_EXERCISE INSTRUCTIONS_
Go over the listing below line by line, and return each one holding the string "green".

_INFORMATION SHOWN_
=-=-=

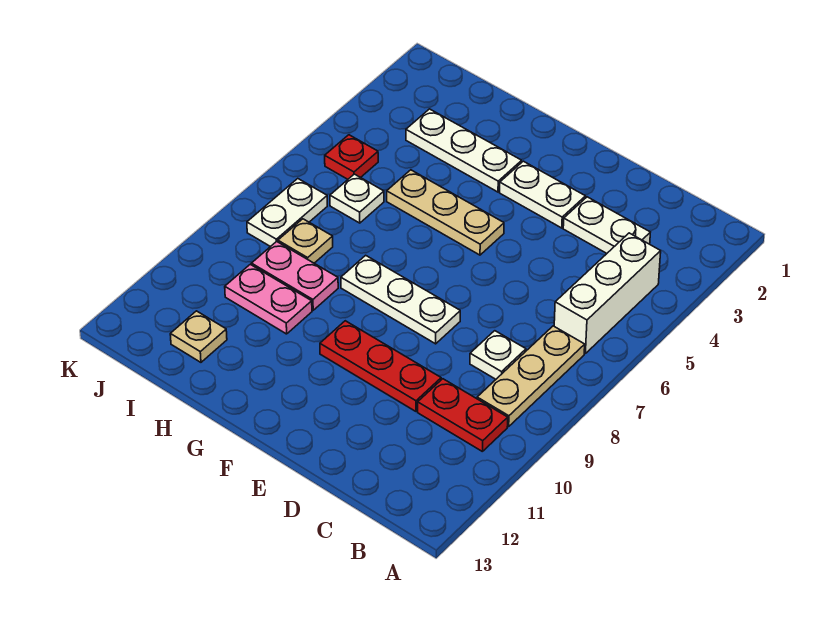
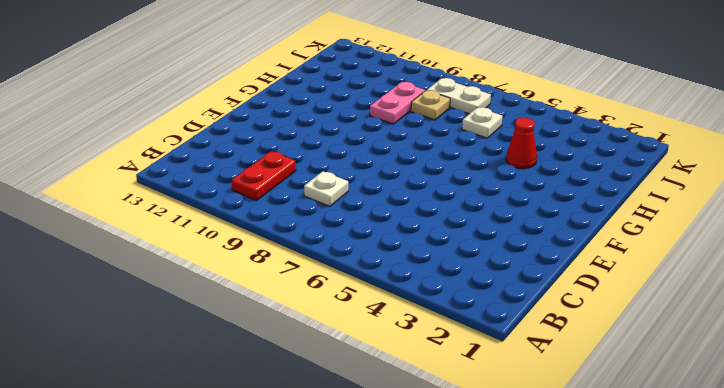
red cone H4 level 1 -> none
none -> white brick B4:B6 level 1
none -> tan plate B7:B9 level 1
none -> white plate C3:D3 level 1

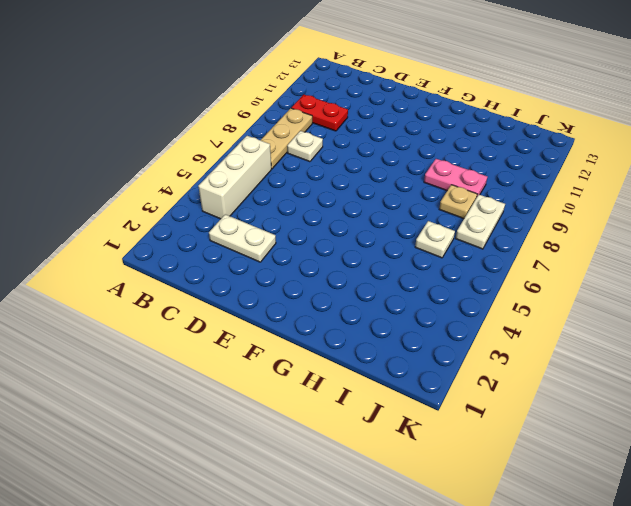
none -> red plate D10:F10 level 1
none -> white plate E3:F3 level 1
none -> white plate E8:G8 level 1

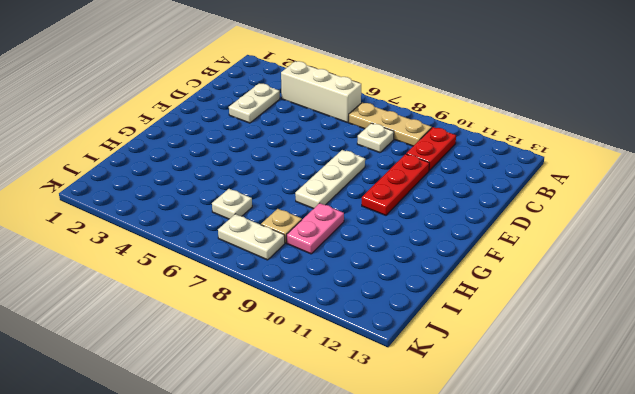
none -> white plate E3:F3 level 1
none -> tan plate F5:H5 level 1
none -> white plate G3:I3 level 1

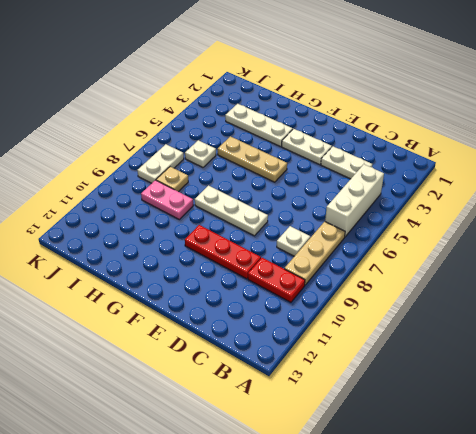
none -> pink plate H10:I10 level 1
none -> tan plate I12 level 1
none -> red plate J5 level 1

=-=-=

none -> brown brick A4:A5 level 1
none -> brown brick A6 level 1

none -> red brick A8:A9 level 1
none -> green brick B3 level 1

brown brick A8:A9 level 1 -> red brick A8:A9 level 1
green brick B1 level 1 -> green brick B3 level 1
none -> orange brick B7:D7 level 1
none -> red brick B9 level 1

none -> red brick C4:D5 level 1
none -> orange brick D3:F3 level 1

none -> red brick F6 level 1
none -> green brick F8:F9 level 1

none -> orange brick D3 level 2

=-=-=

_TASK SOLUTION_
none -> green brick B3 level 1
green brick B1 level 1 -> green brick B3 level 1
none -> green brick F8:F9 level 1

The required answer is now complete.